__Exercise prompt__: Pictures excluded, reproduce exactly the lines below from the one with "gray circle: (21, 44) -> (39, 41), moved" through the one with "black arrow: (109, 108) -> (70, 72), moved", both included.

__Material for this task__:
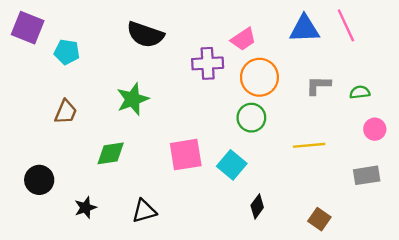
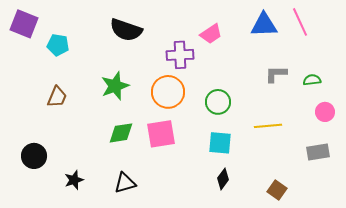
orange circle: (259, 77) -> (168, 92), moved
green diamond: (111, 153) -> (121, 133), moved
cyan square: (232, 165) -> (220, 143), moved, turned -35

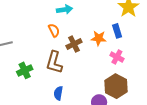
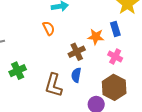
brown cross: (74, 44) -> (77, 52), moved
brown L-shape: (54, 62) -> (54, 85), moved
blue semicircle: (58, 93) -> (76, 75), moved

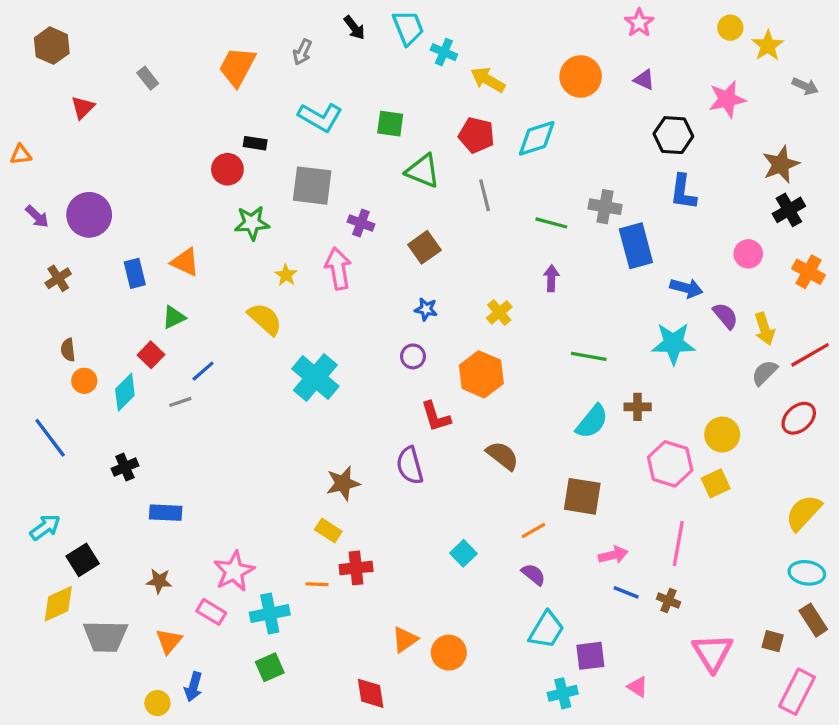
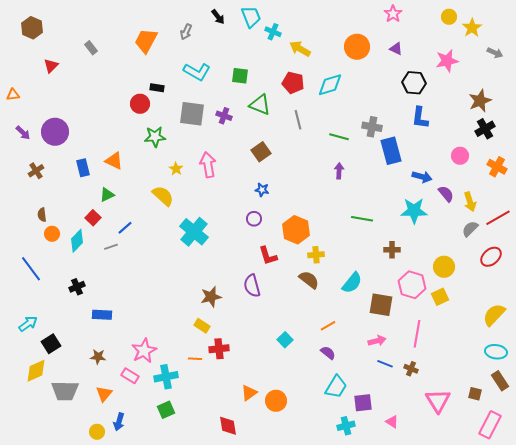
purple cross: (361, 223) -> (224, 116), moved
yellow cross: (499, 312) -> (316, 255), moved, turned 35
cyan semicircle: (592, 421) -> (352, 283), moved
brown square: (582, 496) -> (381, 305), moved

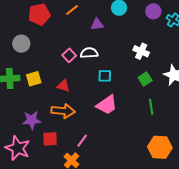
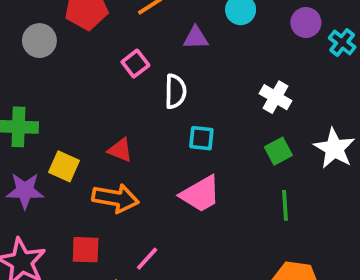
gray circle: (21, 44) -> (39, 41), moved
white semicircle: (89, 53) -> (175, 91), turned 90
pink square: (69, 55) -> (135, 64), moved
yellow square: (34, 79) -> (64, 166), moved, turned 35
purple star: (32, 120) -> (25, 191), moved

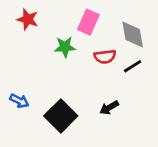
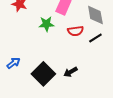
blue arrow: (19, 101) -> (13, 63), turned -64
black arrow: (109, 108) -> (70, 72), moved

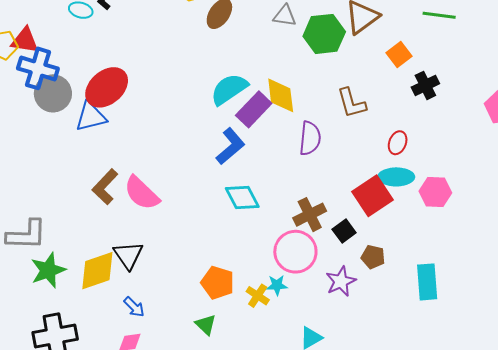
---
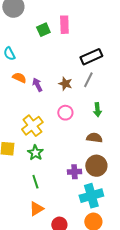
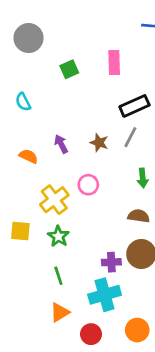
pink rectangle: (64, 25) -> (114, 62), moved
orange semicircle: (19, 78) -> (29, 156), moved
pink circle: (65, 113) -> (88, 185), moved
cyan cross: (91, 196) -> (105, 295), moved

__Completed exercise__:
gray circle: (21, 44) -> (39, 41), moved
white semicircle: (89, 53) -> (175, 91), turned 90
pink square: (69, 55) -> (135, 64), moved
yellow square: (34, 79) -> (64, 166), moved, turned 35
purple star: (32, 120) -> (25, 191), moved

blue arrow: (19, 101) -> (13, 63), turned -64
black arrow: (109, 108) -> (70, 72), moved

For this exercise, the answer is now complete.